- **Input for this task**
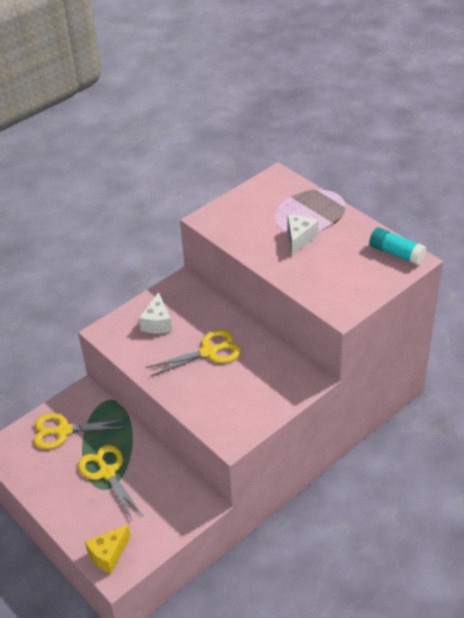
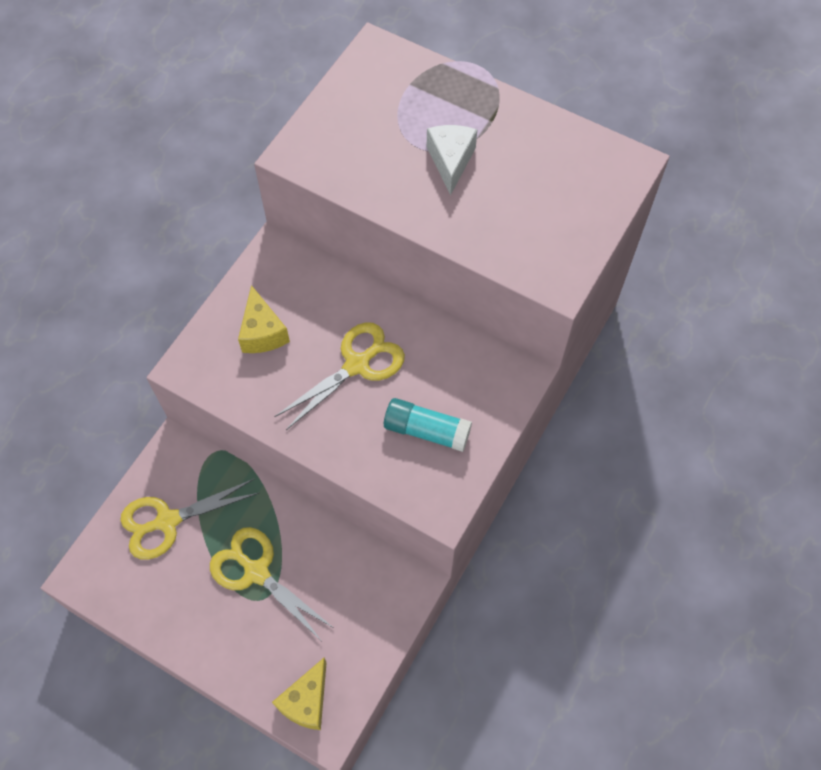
camera: 20 degrees left, 20 degrees up
(157, 323) = (262, 332): white cheese -> yellow cheese
(396, 253) = (600, 157): turquoise glue stick -> turquoise glue stick (426, 430)

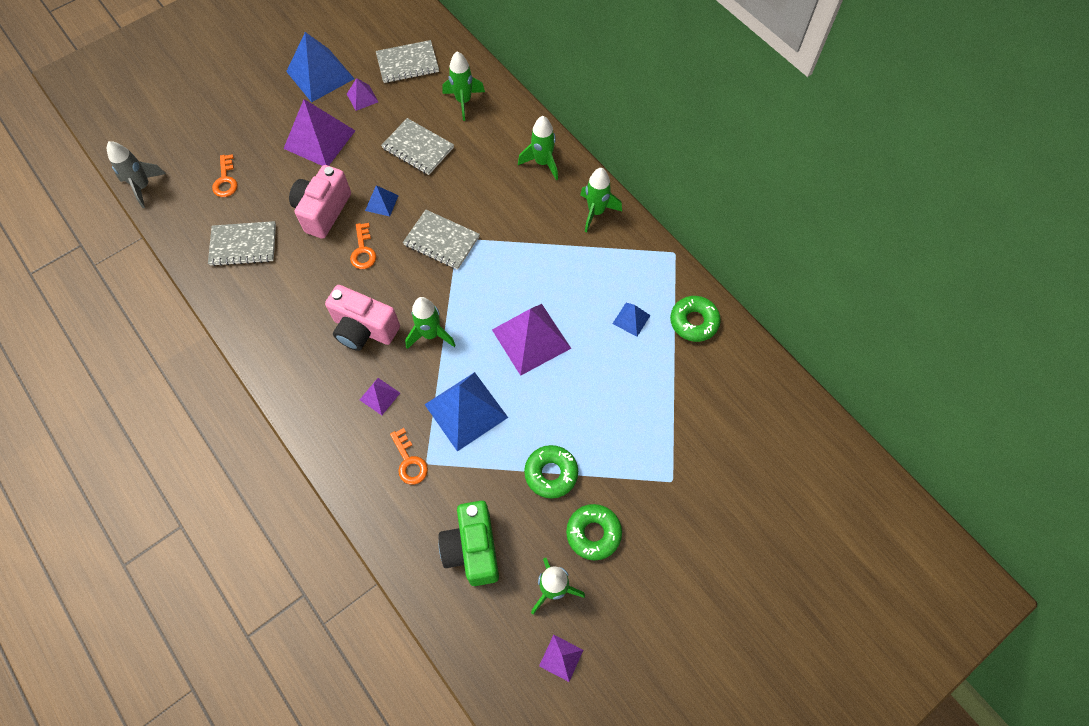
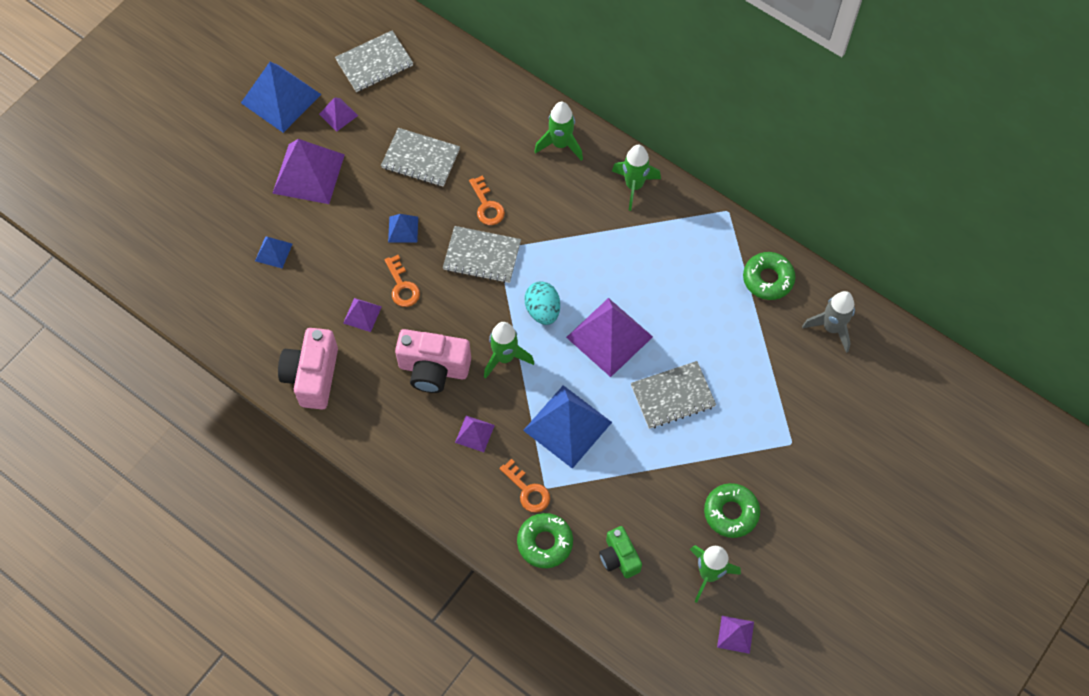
camera: 15 degrees left, 0 degrees up
(143, 187) = (132, 273): grey rocket -> grey rocket (831, 328)
(226, 180) = (222, 244): orange key -> orange key (487, 205)
(243, 245) = (270, 310): grey notebook -> grey notebook (672, 396)
(320, 267) = (362, 314): none -> purple pyramid
(323, 211) = (343, 253): pink camera -> pink camera (312, 376)
(463, 101) = (452, 94): green rocket -> none
(472, 549) = (619, 557): green camera -> green camera, size x0.61
(479, 301) = (542, 310): none -> turquoise egg
(551, 473) = (672, 466): green donut -> green donut (545, 542)
(631, 319) = (704, 292): blue pyramid -> blue pyramid (273, 252)

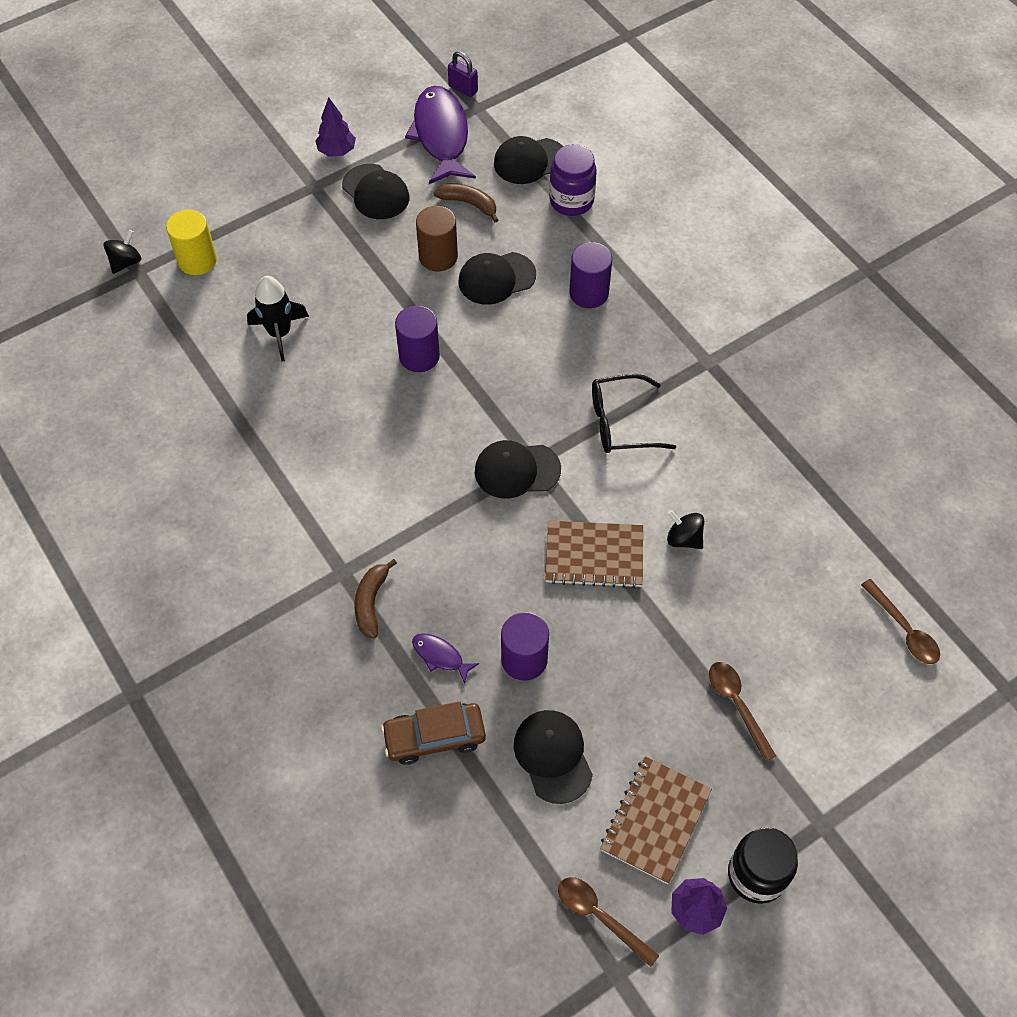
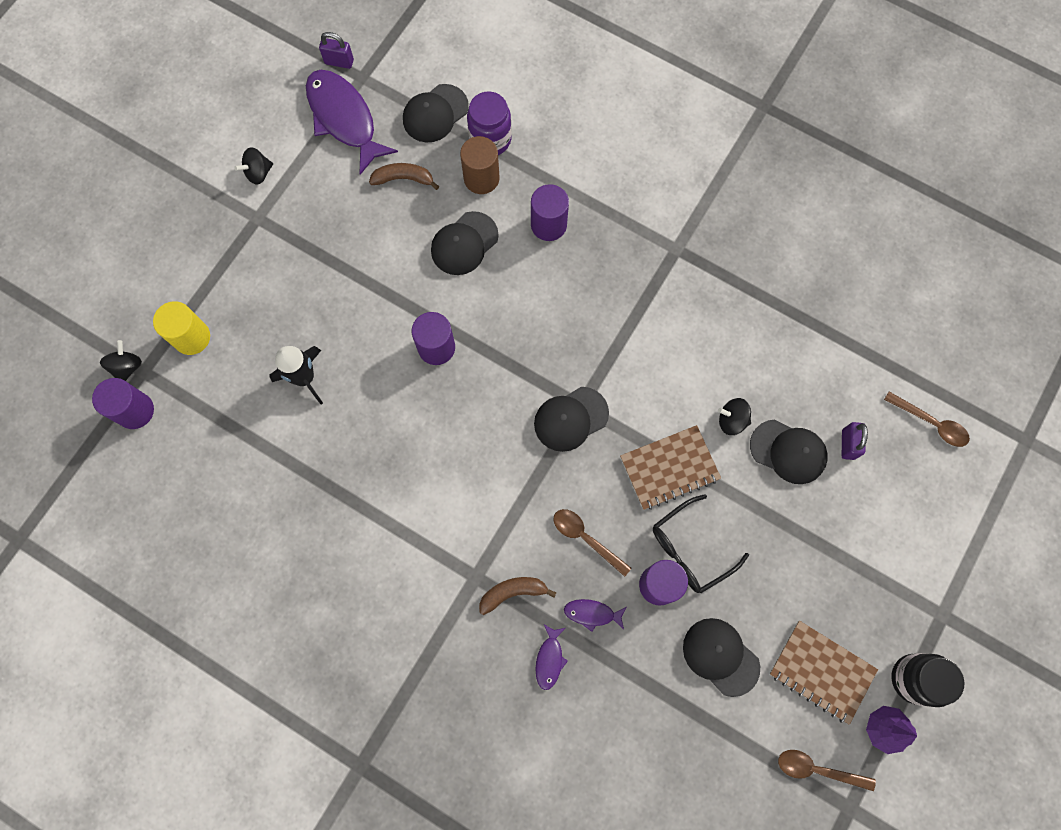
camera: 25 degrees left, 15 degrees up
(111, 300) = (135, 411): none -> purple cylinder
(337, 151) = (258, 173): purple tree -> black spinning top
(371, 602) = (513, 592): brown banana -> brown banana turned 90 degrees clockwise
(373, 680) = (549, 659): none -> purple fish
(376, 192) = (315, 201): black cap -> black cap (788, 451)
(434, 737) = (622, 685): brown car -> none
(438, 256) = (403, 243): brown cylinder -> brown cylinder (481, 178)
(621, 423) = (633, 337): black glasses -> black glasses (690, 549)
(655, 820) = (821, 671): brown notebook -> brown notebook turned 60 degrees counterclockwise
(737, 705) = (837, 546): brown spoon -> brown spoon (586, 538)
(799, 612) = (848, 444): none -> purple padlock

- **The problem**
Identify each line in the records above containing the word "pyramid"; copy those lines.

- **Response**
(320, 267) = (362, 314): none -> purple pyramid
(631, 319) = (704, 292): blue pyramid -> blue pyramid (273, 252)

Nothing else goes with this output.